» **Available data**
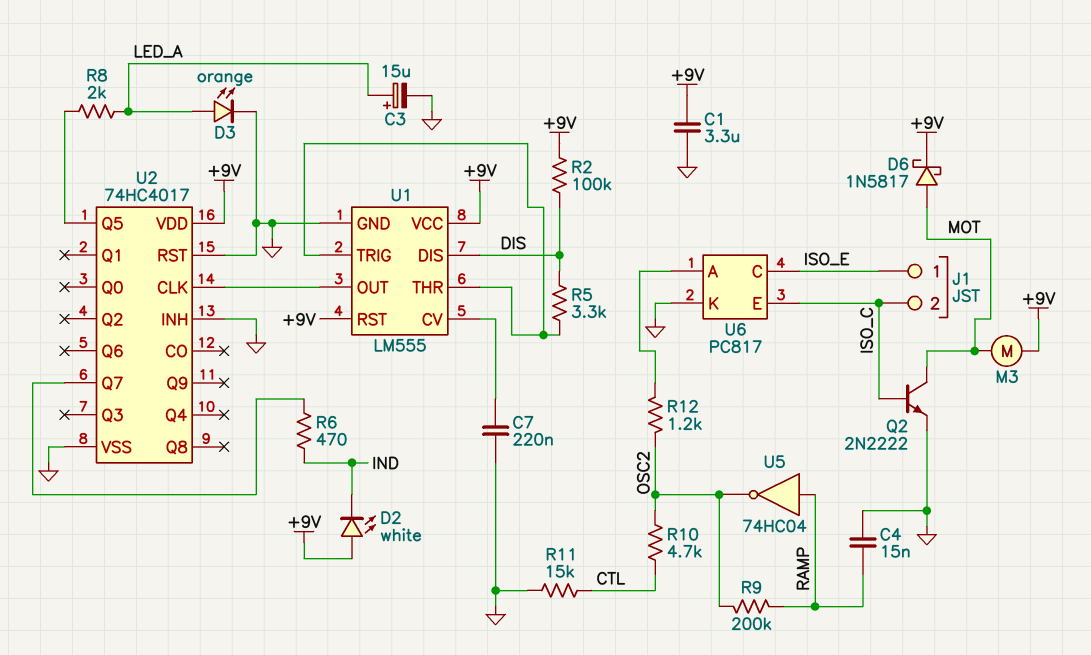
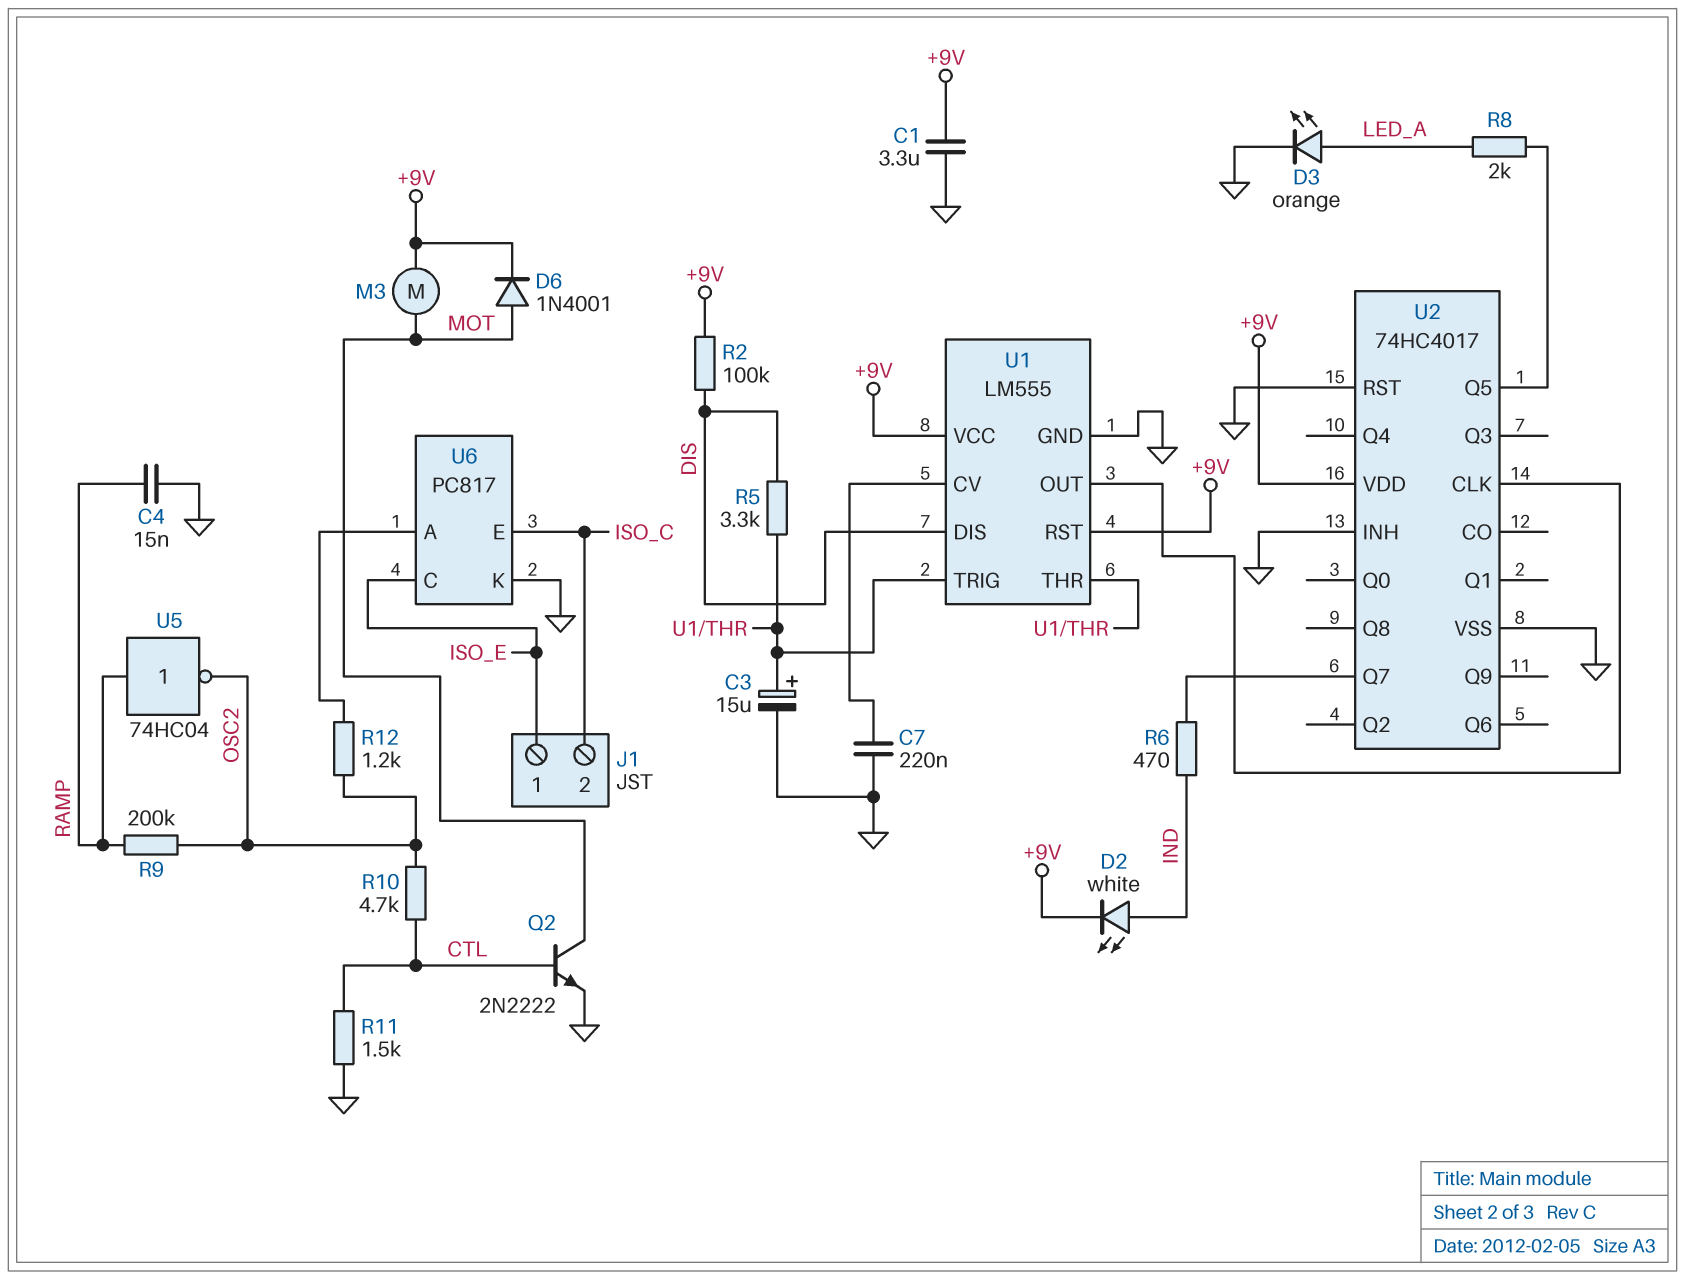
C3: 15uF (plus LED_A, minus GND) -> 15uF (plus U1/THR, minus GND)
D2: LED white (A +9V, K IND) -> LED white (A IND, K +9V)
D6: schottky 1N5817 (A MOT, K +9V) -> diode 1N4001 (A MOT, K +9V)
Q2: NPN 2N2222 (B ISO_C, C MOT, E GND) -> NPN 2N2222 (B CTL, C MOT, E GND)
R11: 15k (CTL, GND) -> 1.5k (CTL, GND)

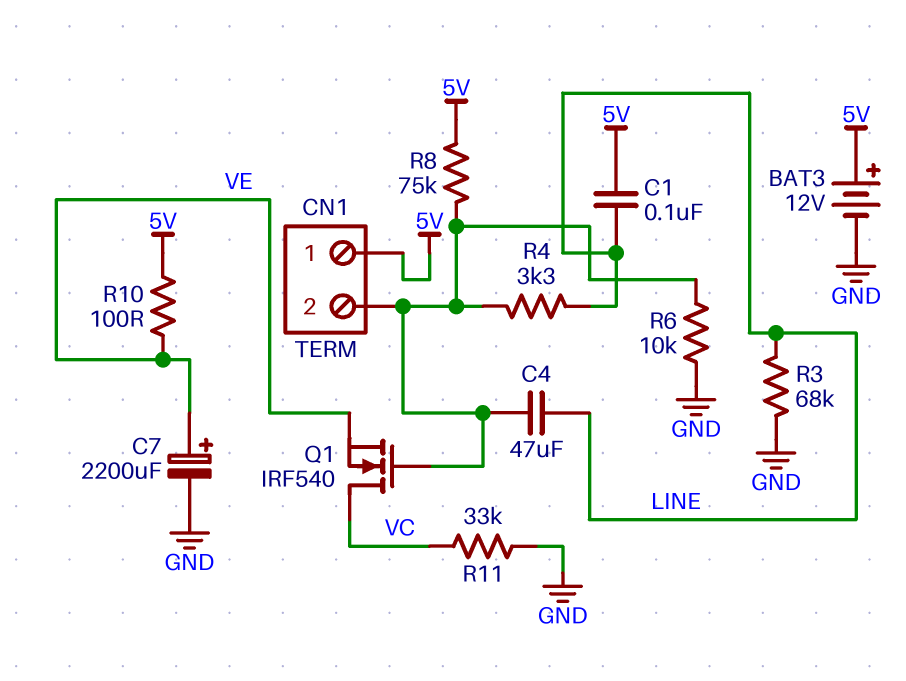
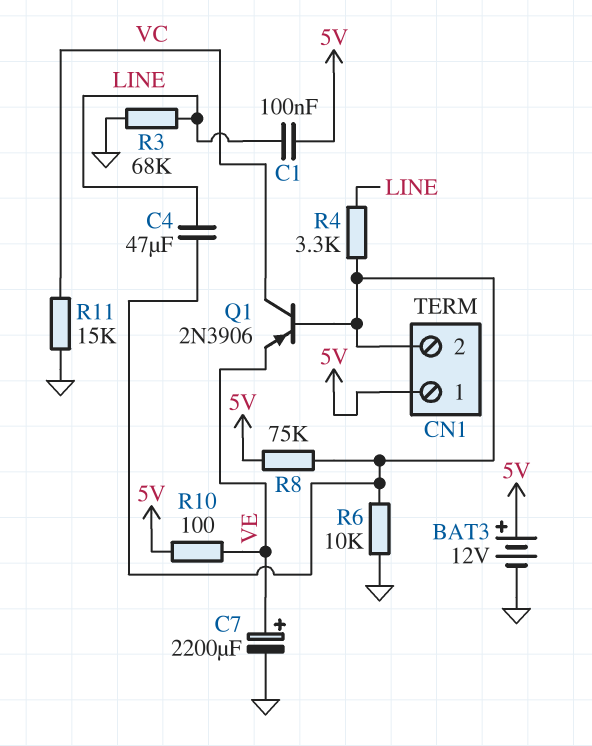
Q1: NMOS IRF540 (G CN1/2, D VC, S VE) -> PNP 2N3906 (B CN1/2, C VC, E VE)
R11: 33k (GND, VC) -> 15k (GND, VC)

» **Problem description**
You are asked to reproduce each line above exactly, but to exclude the pictures.

» **Your response**
C3: 15uF (plus LED_A, minus GND) -> 15uF (plus U1/THR, minus GND)
D2: LED white (A +9V, K IND) -> LED white (A IND, K +9V)
D6: schottky 1N5817 (A MOT, K +9V) -> diode 1N4001 (A MOT, K +9V)
Q2: NPN 2N2222 (B ISO_C, C MOT, E GND) -> NPN 2N2222 (B CTL, C MOT, E GND)
R11: 15k (CTL, GND) -> 1.5k (CTL, GND)

Q1: NMOS IRF540 (G CN1/2, D VC, S VE) -> PNP 2N3906 (B CN1/2, C VC, E VE)
R11: 33k (GND, VC) -> 15k (GND, VC)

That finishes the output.